# Instructions for the task
Exactly as they appear, copy the lines from the start of the entries below to the line containing "moved | purple_taradu", both ends included.

# Data provided
***

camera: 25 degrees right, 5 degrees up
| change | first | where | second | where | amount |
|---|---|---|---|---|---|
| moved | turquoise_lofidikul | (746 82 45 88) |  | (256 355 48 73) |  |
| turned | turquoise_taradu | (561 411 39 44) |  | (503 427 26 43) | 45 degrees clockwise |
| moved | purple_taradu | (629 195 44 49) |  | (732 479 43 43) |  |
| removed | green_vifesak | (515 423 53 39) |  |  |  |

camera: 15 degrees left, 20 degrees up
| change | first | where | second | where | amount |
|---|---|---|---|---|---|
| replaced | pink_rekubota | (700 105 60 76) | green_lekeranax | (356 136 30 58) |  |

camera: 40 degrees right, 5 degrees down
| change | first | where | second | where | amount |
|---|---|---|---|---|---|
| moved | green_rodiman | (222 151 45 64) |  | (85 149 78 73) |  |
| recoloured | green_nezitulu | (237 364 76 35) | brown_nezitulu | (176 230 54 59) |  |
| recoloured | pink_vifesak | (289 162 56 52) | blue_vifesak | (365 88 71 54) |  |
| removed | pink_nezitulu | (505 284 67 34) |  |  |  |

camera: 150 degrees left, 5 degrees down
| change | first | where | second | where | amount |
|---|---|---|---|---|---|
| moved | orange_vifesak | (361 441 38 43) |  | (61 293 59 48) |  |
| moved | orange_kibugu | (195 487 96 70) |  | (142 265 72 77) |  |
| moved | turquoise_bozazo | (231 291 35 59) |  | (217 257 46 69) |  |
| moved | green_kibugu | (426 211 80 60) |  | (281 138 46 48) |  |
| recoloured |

***

# Task answer
camera: 25 degrees right, 5 degrees up
| change | first | where | second | where | amount |
|---|---|---|---|---|---|
| moved | turquoise_lofidikul | (746 82 45 88) |  | (256 355 48 73) |  |
| turned | turquoise_taradu | (561 411 39 44) |  | (503 427 26 43) | 45 degrees clockwise |
| moved | purple_taradu | (629 195 44 49) |  | (732 479 43 43) |  |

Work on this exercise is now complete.